## Exercise details
The reply should reproduce every line of the data below word for word, minus any images.

-- Provided material follows --

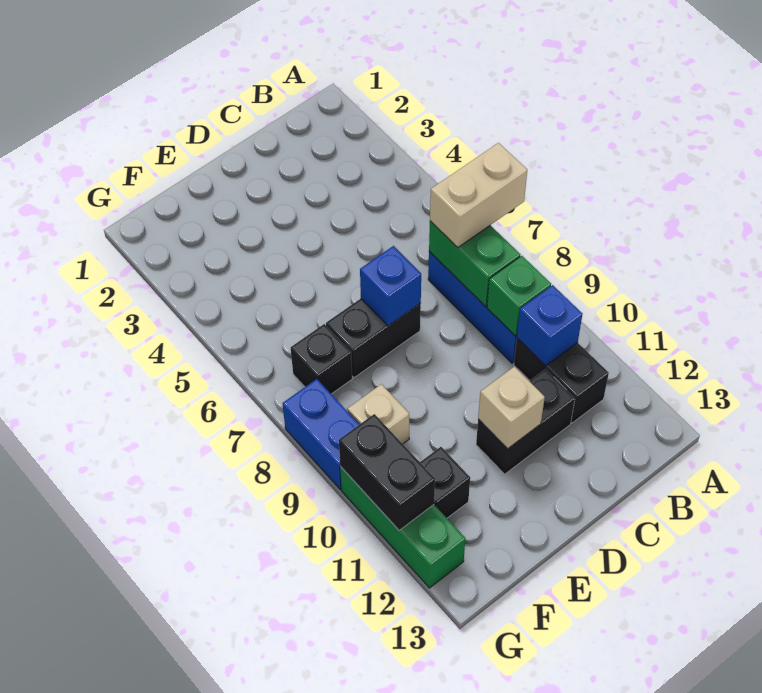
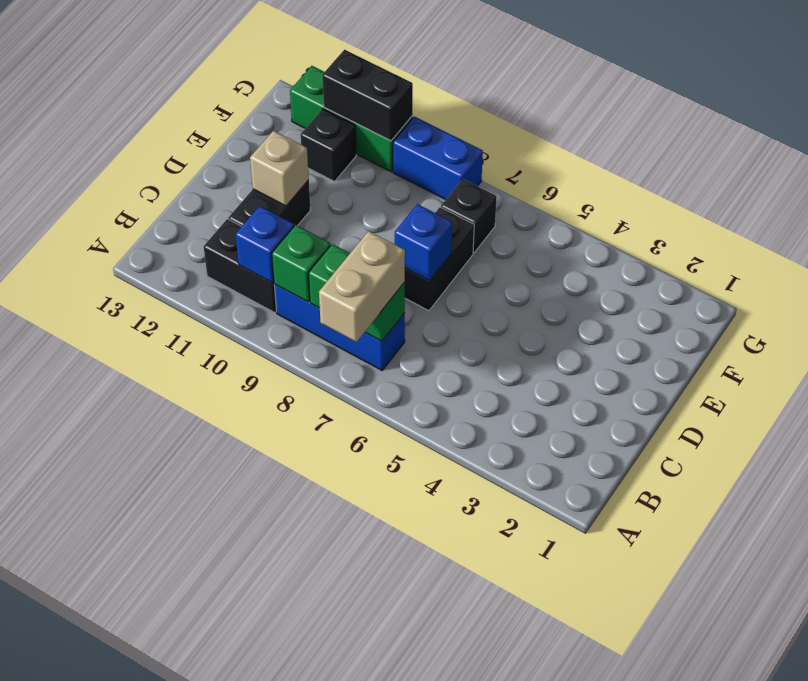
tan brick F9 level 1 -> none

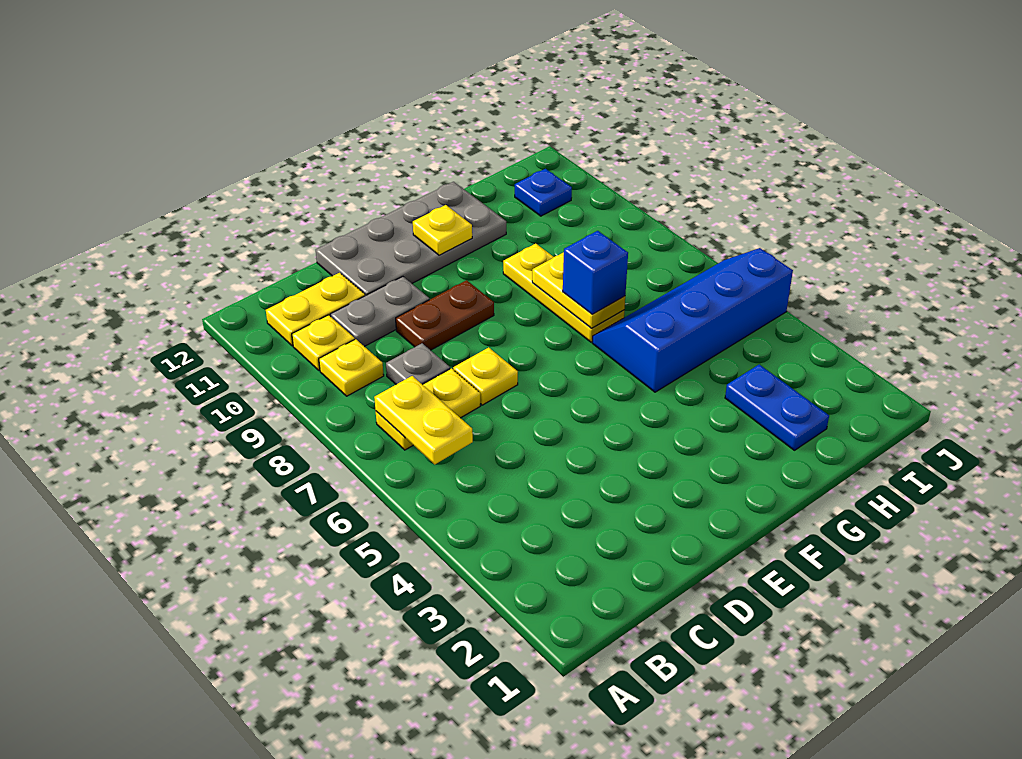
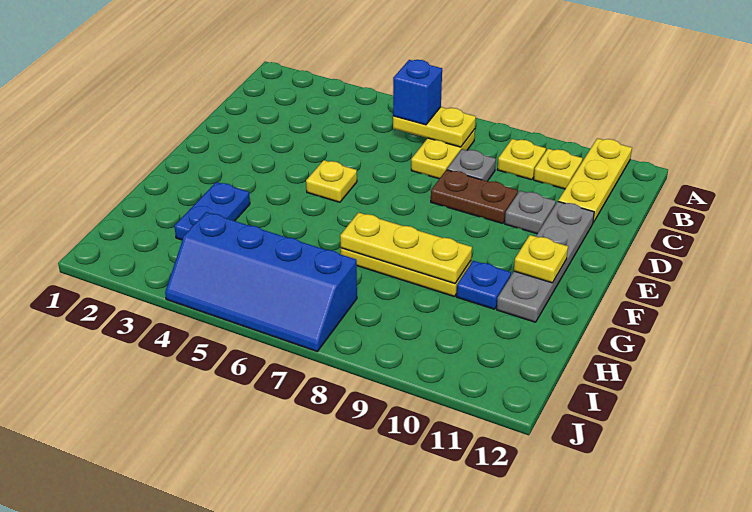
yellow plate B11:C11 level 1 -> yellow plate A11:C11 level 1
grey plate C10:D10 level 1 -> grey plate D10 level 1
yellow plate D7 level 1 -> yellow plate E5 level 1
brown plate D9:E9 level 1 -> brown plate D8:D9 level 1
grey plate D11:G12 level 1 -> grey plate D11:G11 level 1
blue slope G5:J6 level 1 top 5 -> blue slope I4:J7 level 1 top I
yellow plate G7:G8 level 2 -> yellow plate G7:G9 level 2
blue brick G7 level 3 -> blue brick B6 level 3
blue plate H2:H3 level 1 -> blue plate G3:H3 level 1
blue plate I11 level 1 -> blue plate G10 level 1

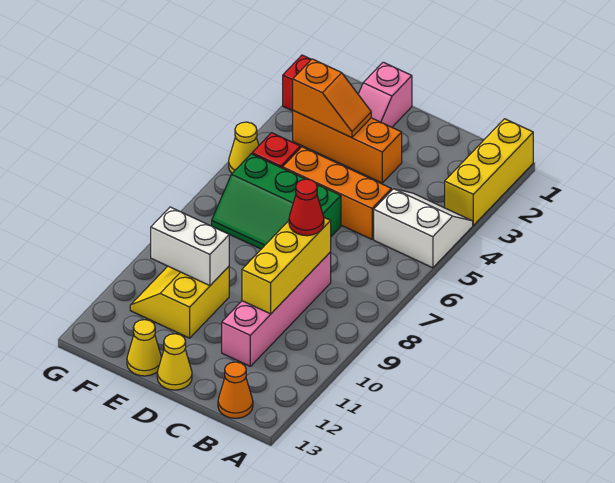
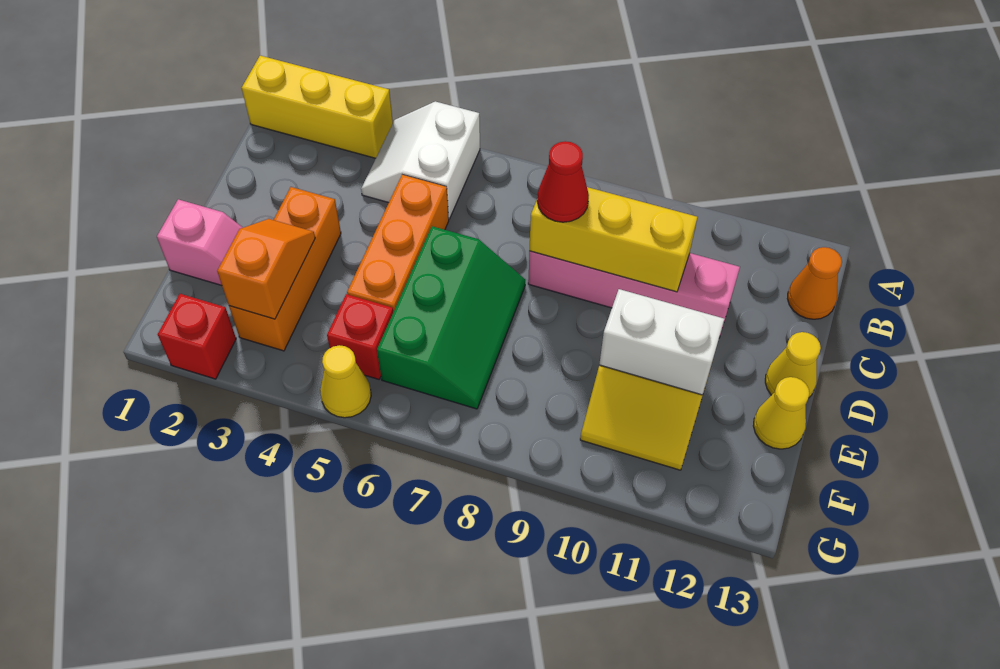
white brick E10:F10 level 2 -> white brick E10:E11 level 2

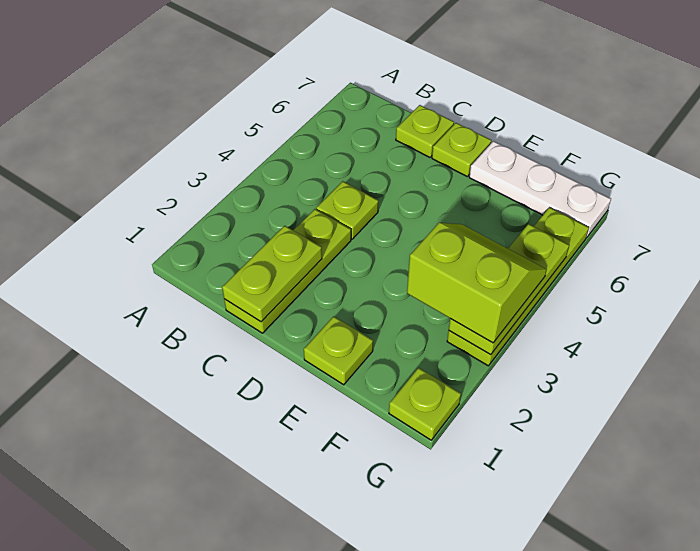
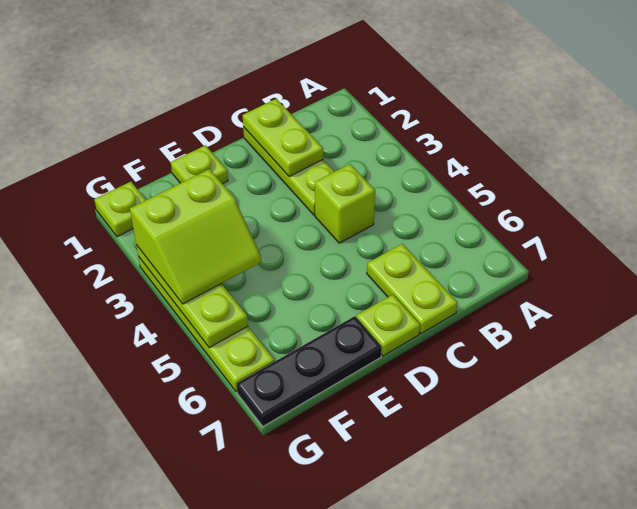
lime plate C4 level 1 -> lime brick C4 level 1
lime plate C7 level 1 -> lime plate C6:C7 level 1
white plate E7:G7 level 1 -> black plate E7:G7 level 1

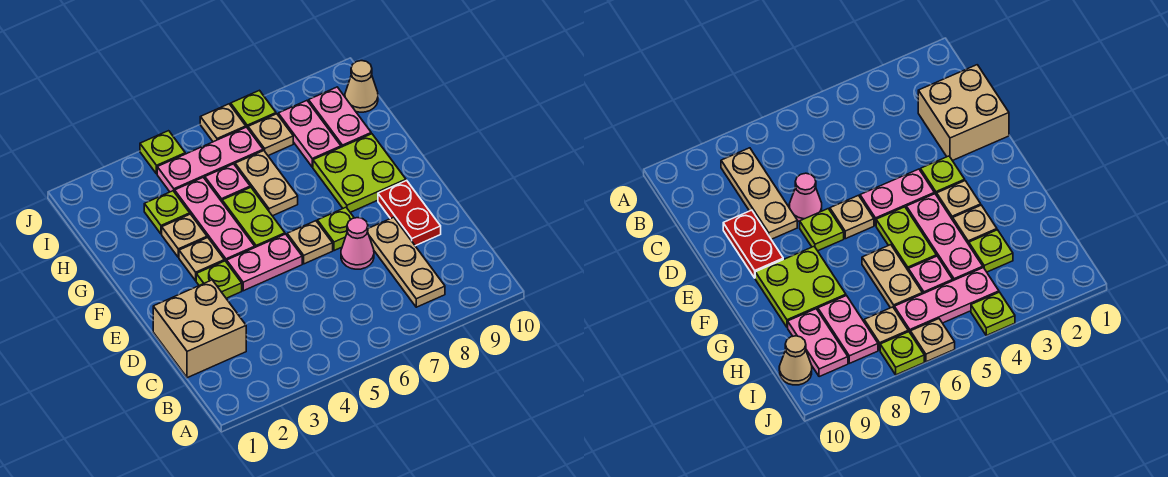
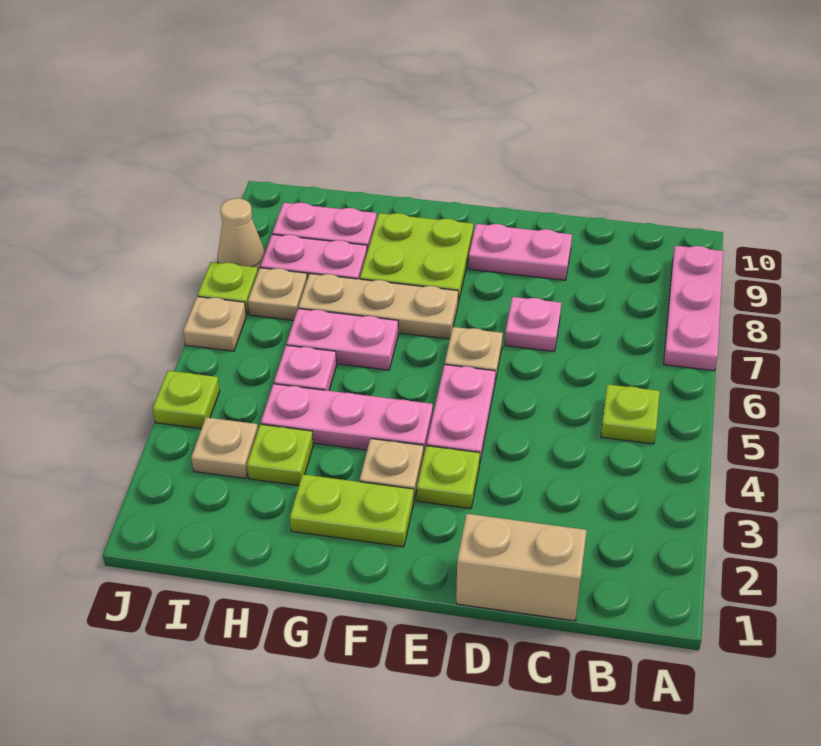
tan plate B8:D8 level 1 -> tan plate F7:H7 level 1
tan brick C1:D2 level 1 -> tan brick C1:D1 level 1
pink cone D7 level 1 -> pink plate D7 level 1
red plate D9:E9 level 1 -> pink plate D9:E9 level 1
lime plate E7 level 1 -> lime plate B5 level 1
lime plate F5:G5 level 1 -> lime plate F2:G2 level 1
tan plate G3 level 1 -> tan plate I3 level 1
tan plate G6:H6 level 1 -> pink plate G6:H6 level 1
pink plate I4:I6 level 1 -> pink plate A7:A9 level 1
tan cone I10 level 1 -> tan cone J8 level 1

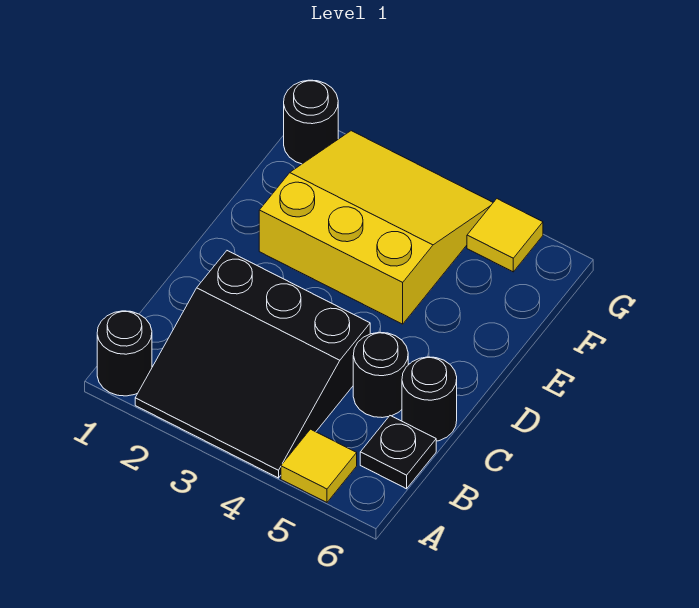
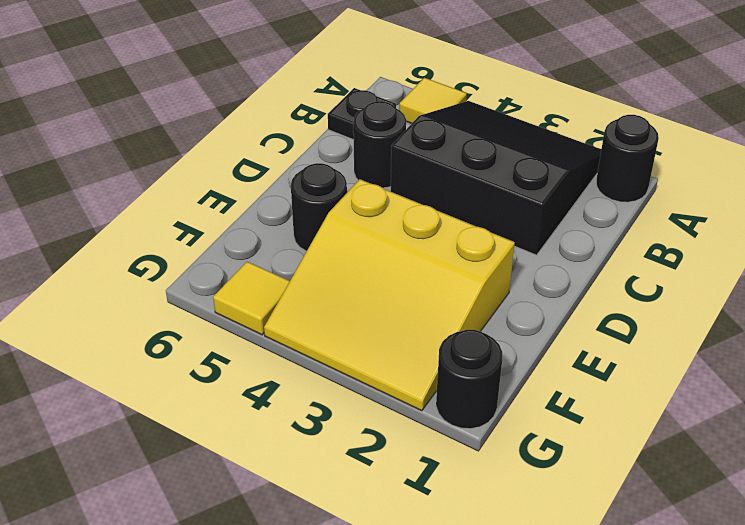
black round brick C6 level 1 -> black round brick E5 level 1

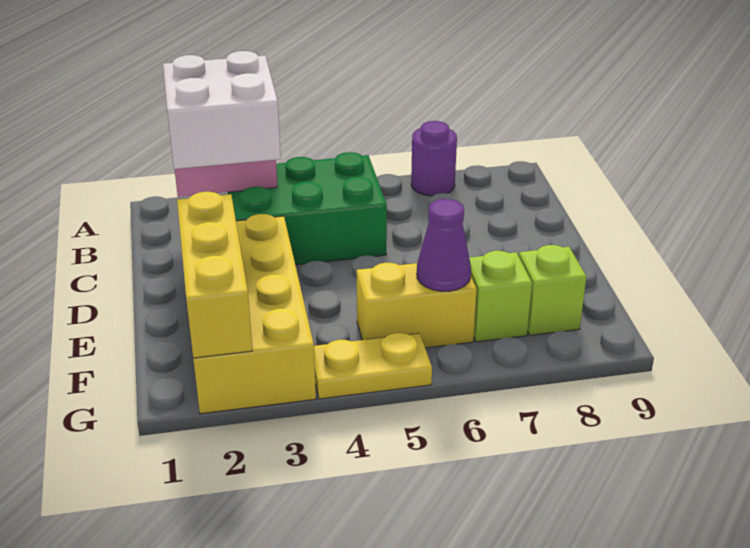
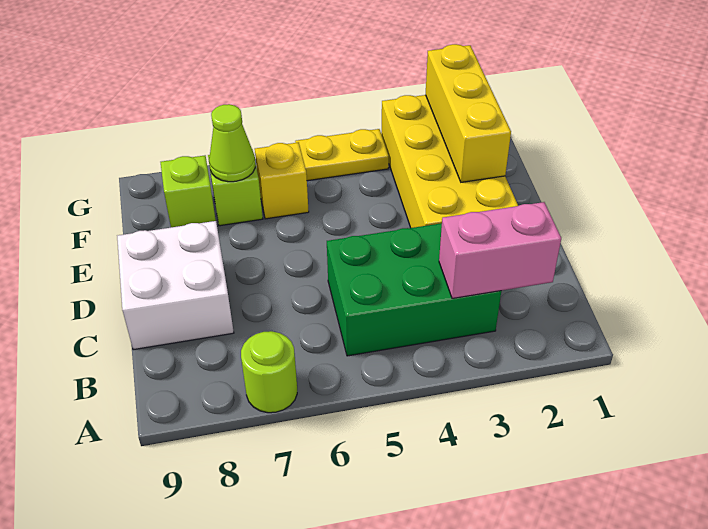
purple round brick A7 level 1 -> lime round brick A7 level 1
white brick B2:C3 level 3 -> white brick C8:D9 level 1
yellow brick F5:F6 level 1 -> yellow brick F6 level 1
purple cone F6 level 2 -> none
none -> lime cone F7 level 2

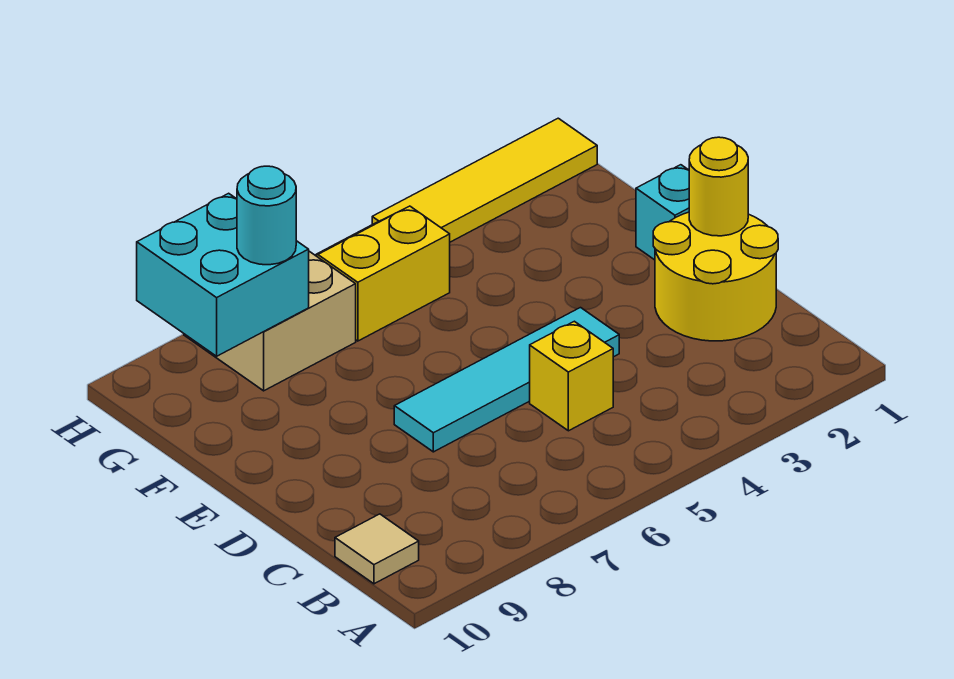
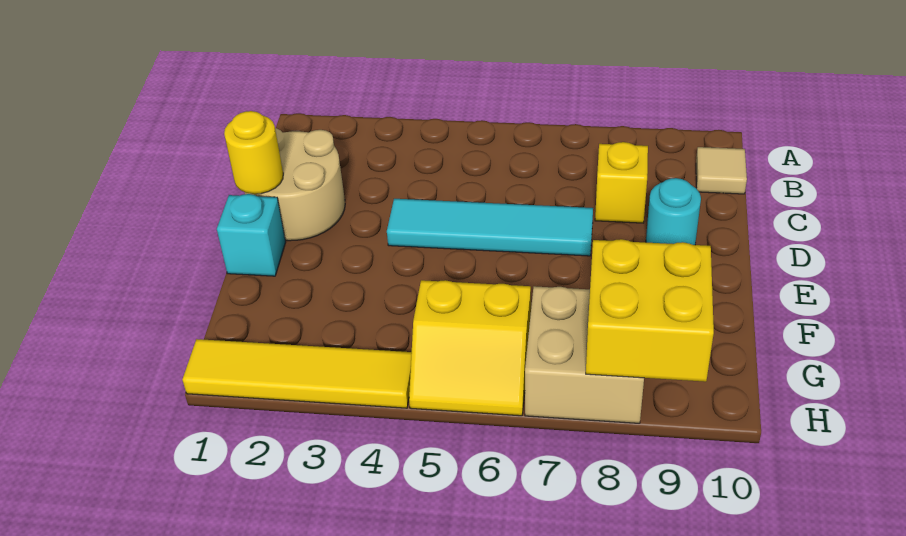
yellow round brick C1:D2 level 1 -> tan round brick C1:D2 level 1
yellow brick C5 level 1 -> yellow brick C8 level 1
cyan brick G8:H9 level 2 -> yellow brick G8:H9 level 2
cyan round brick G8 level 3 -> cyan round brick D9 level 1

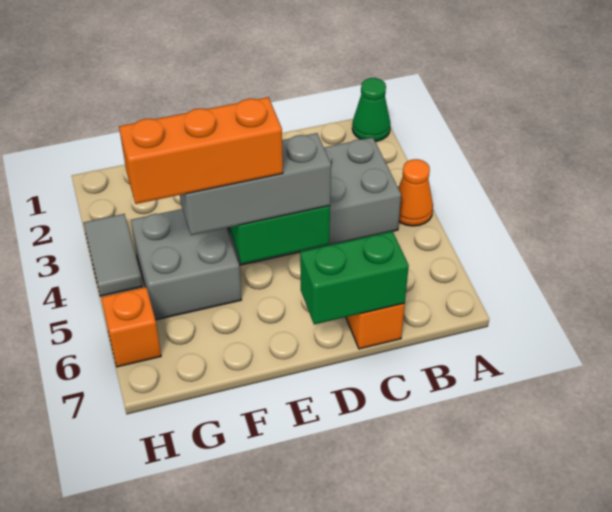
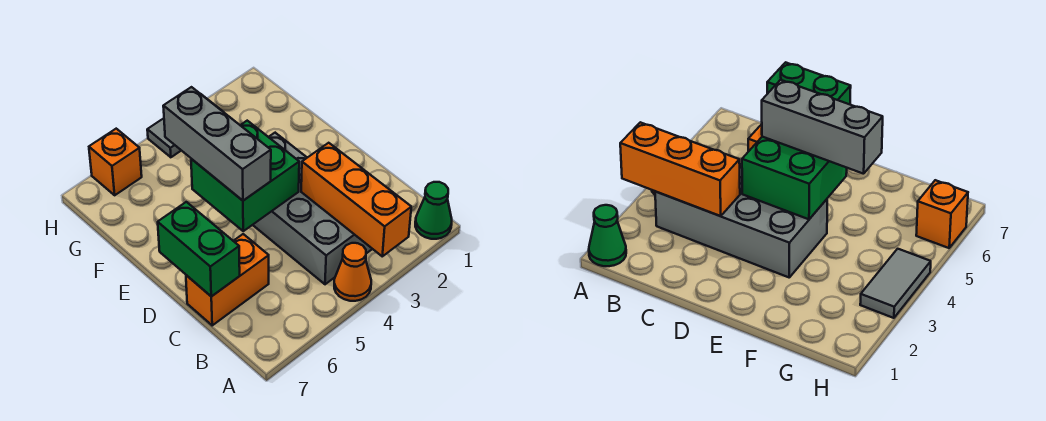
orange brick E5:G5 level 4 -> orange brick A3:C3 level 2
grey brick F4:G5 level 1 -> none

-- Provided material concluded --

## Reply
tan brick F9 level 1 -> none

yellow plate B11:C11 level 1 -> yellow plate A11:C11 level 1
grey plate C10:D10 level 1 -> grey plate D10 level 1
yellow plate D7 level 1 -> yellow plate E5 level 1
brown plate D9:E9 level 1 -> brown plate D8:D9 level 1
grey plate D11:G12 level 1 -> grey plate D11:G11 level 1
blue slope G5:J6 level 1 top 5 -> blue slope I4:J7 level 1 top I
yellow plate G7:G8 level 2 -> yellow plate G7:G9 level 2
blue brick G7 level 3 -> blue brick B6 level 3
blue plate H2:H3 level 1 -> blue plate G3:H3 level 1
blue plate I11 level 1 -> blue plate G10 level 1

white brick E10:F10 level 2 -> white brick E10:E11 level 2

lime plate C4 level 1 -> lime brick C4 level 1
lime plate C7 level 1 -> lime plate C6:C7 level 1
white plate E7:G7 level 1 -> black plate E7:G7 level 1

tan plate B8:D8 level 1 -> tan plate F7:H7 level 1
tan brick C1:D2 level 1 -> tan brick C1:D1 level 1
pink cone D7 level 1 -> pink plate D7 level 1
red plate D9:E9 level 1 -> pink plate D9:E9 level 1
lime plate E7 level 1 -> lime plate B5 level 1
lime plate F5:G5 level 1 -> lime plate F2:G2 level 1
tan plate G3 level 1 -> tan plate I3 level 1
tan plate G6:H6 level 1 -> pink plate G6:H6 level 1
pink plate I4:I6 level 1 -> pink plate A7:A9 level 1
tan cone I10 level 1 -> tan cone J8 level 1

black round brick C6 level 1 -> black round brick E5 level 1

purple round brick A7 level 1 -> lime round brick A7 level 1
white brick B2:C3 level 3 -> white brick C8:D9 level 1
yellow brick F5:F6 level 1 -> yellow brick F6 level 1
purple cone F6 level 2 -> none
none -> lime cone F7 level 2

yellow round brick C1:D2 level 1 -> tan round brick C1:D2 level 1
yellow brick C5 level 1 -> yellow brick C8 level 1
cyan brick G8:H9 level 2 -> yellow brick G8:H9 level 2
cyan round brick G8 level 3 -> cyan round brick D9 level 1

orange brick E5:G5 level 4 -> orange brick A3:C3 level 2
grey brick F4:G5 level 1 -> none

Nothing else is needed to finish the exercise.